## DESCRIPTION OF THE TASK
Copy out every one of the following lines word for word, with no changes to wording, numbers, or punctuation.

[Saved data entries]
= Beginning of Section =

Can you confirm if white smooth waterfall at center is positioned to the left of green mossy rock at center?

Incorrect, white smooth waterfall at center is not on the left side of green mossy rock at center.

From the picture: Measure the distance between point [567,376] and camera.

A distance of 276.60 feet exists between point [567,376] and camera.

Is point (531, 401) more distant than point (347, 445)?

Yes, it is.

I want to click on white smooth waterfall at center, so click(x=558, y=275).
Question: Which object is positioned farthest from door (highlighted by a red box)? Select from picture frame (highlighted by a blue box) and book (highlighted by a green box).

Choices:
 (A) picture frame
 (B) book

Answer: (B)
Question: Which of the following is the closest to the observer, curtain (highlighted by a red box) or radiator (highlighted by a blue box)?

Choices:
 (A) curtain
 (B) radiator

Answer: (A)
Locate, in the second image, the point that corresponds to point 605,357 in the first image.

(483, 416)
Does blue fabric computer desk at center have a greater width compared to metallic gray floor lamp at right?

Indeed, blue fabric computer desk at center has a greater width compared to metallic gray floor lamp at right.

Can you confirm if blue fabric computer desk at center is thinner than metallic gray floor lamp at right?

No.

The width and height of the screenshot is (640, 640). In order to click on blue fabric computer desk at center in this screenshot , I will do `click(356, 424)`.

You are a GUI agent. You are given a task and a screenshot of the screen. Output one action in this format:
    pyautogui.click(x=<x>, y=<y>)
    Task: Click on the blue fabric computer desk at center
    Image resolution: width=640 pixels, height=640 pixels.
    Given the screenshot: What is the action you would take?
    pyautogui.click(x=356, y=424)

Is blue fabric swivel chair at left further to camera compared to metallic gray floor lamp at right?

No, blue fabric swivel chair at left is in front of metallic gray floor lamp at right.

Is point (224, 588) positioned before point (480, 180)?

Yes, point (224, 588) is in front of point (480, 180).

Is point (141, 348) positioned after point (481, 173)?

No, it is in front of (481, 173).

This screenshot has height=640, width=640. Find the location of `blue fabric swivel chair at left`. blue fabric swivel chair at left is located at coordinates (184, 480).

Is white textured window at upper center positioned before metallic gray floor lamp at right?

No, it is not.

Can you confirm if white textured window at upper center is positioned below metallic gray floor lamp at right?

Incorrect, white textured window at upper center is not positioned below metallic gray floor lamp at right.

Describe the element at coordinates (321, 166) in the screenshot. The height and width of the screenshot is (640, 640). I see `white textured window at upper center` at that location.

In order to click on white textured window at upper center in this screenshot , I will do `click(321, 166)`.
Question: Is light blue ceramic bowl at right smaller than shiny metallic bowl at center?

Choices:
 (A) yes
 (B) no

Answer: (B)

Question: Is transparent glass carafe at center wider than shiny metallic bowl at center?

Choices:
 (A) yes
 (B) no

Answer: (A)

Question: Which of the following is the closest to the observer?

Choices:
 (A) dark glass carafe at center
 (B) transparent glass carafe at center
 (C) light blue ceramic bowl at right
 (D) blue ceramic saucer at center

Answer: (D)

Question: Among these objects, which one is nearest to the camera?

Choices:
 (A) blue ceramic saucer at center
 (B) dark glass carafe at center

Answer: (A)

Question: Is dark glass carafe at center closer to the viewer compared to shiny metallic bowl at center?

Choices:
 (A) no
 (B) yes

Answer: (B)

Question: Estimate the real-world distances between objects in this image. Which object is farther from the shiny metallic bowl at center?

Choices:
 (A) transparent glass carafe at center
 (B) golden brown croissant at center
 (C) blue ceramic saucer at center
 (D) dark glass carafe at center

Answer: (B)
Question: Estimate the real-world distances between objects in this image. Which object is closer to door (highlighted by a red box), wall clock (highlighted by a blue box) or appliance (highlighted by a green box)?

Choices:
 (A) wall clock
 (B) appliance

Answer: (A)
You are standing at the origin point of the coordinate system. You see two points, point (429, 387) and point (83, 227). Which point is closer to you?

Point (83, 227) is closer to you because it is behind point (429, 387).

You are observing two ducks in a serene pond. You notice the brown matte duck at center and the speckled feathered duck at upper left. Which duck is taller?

= End of Section =

## OUTPUT
Can you confirm if white smooth waterfall at center is positioned to the left of green mossy rock at center?

Incorrect, white smooth waterfall at center is not on the left side of green mossy rock at center.

From the picture: Measure the distance between point [567,376] and camera.

A distance of 276.60 feet exists between point [567,376] and camera.

Is point (531, 401) more distant than point (347, 445)?

Yes, it is.

I want to click on white smooth waterfall at center, so click(x=558, y=275).
Question: Which object is positioned farthest from door (highlighted by a red box)? Select from picture frame (highlighted by a blue box) and book (highlighted by a green box).

Choices:
 (A) picture frame
 (B) book

Answer: (B)
Question: Which of the following is the closest to the observer, curtain (highlighted by a red box) or radiator (highlighted by a blue box)?

Choices:
 (A) curtain
 (B) radiator

Answer: (A)
Locate, in the second image, the point that corresponds to point 605,357 in the first image.

(483, 416)
Does blue fabric computer desk at center have a greater width compared to metallic gray floor lamp at right?

Indeed, blue fabric computer desk at center has a greater width compared to metallic gray floor lamp at right.

Can you confirm if blue fabric computer desk at center is thinner than metallic gray floor lamp at right?

No.

The width and height of the screenshot is (640, 640). In order to click on blue fabric computer desk at center in this screenshot , I will do `click(356, 424)`.

You are a GUI agent. You are given a task and a screenshot of the screen. Output one action in this format:
    pyautogui.click(x=<x>, y=<y>)
    Task: Click on the blue fabric computer desk at center
    Image resolution: width=640 pixels, height=640 pixels.
    Given the screenshot: What is the action you would take?
    pyautogui.click(x=356, y=424)

Is blue fabric swivel chair at left further to camera compared to metallic gray floor lamp at right?

No, blue fabric swivel chair at left is in front of metallic gray floor lamp at right.

Is point (224, 588) positioned before point (480, 180)?

Yes, point (224, 588) is in front of point (480, 180).

Is point (141, 348) positioned after point (481, 173)?

No, it is in front of (481, 173).

This screenshot has height=640, width=640. Find the location of `blue fabric swivel chair at left`. blue fabric swivel chair at left is located at coordinates (184, 480).

Is white textured window at upper center positioned before metallic gray floor lamp at right?

No, it is not.

Can you confirm if white textured window at upper center is positioned below metallic gray floor lamp at right?

Incorrect, white textured window at upper center is not positioned below metallic gray floor lamp at right.

Describe the element at coordinates (321, 166) in the screenshot. The height and width of the screenshot is (640, 640). I see `white textured window at upper center` at that location.

In order to click on white textured window at upper center in this screenshot , I will do `click(321, 166)`.
Question: Is light blue ceramic bowl at right smaller than shiny metallic bowl at center?

Choices:
 (A) yes
 (B) no

Answer: (B)

Question: Is transparent glass carafe at center wider than shiny metallic bowl at center?

Choices:
 (A) yes
 (B) no

Answer: (A)

Question: Which of the following is the closest to the observer?

Choices:
 (A) dark glass carafe at center
 (B) transparent glass carafe at center
 (C) light blue ceramic bowl at right
 (D) blue ceramic saucer at center

Answer: (D)

Question: Among these objects, which one is nearest to the camera?

Choices:
 (A) blue ceramic saucer at center
 (B) dark glass carafe at center

Answer: (A)

Question: Is dark glass carafe at center closer to the viewer compared to shiny metallic bowl at center?

Choices:
 (A) no
 (B) yes

Answer: (B)

Question: Estimate the real-world distances between objects in this image. Which object is farther from the shiny metallic bowl at center?

Choices:
 (A) transparent glass carafe at center
 (B) golden brown croissant at center
 (C) blue ceramic saucer at center
 (D) dark glass carafe at center

Answer: (B)
Question: Estimate the real-world distances between objects in this image. Which object is closer to door (highlighted by a red box), wall clock (highlighted by a blue box) or appliance (highlighted by a green box)?

Choices:
 (A) wall clock
 (B) appliance

Answer: (A)
You are standing at the origin point of the coordinate system. You see two points, point (429, 387) and point (83, 227). Which point is closer to you?

Point (83, 227) is closer to you because it is behind point (429, 387).

You are observing two ducks in a serene pond. You notice the brown matte duck at center and the speckled feathered duck at upper left. Which duck is taller?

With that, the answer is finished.